Pick out every line in the rows below that contains the string "pentagon" and copy each one.
━━━━━━
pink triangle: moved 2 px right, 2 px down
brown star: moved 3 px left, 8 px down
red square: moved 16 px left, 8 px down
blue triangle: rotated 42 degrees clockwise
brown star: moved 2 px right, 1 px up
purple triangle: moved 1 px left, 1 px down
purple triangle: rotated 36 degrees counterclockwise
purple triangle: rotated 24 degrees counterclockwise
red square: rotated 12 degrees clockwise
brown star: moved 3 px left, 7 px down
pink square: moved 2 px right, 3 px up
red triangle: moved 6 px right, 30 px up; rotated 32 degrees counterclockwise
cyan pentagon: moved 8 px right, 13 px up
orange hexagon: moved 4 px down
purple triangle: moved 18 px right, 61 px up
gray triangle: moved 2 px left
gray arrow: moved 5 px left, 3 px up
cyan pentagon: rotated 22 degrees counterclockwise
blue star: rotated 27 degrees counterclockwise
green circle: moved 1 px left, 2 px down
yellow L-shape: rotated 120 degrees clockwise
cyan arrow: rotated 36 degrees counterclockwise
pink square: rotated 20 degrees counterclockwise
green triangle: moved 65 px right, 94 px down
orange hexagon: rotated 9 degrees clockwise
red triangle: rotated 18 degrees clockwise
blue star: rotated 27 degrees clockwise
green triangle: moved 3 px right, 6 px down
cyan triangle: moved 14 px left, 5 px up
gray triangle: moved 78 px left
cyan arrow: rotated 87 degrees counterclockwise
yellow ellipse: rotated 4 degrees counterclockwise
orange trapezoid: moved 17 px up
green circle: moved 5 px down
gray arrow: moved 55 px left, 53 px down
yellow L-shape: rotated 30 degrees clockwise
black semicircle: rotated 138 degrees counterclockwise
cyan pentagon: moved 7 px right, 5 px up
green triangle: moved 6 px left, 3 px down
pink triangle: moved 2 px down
━━━━━━
**Expected output**
cyan pentagon: moved 8 px right, 13 px up
cyan pentagon: rotated 22 degrees counterclockwise
cyan pentagon: moved 7 px right, 5 px up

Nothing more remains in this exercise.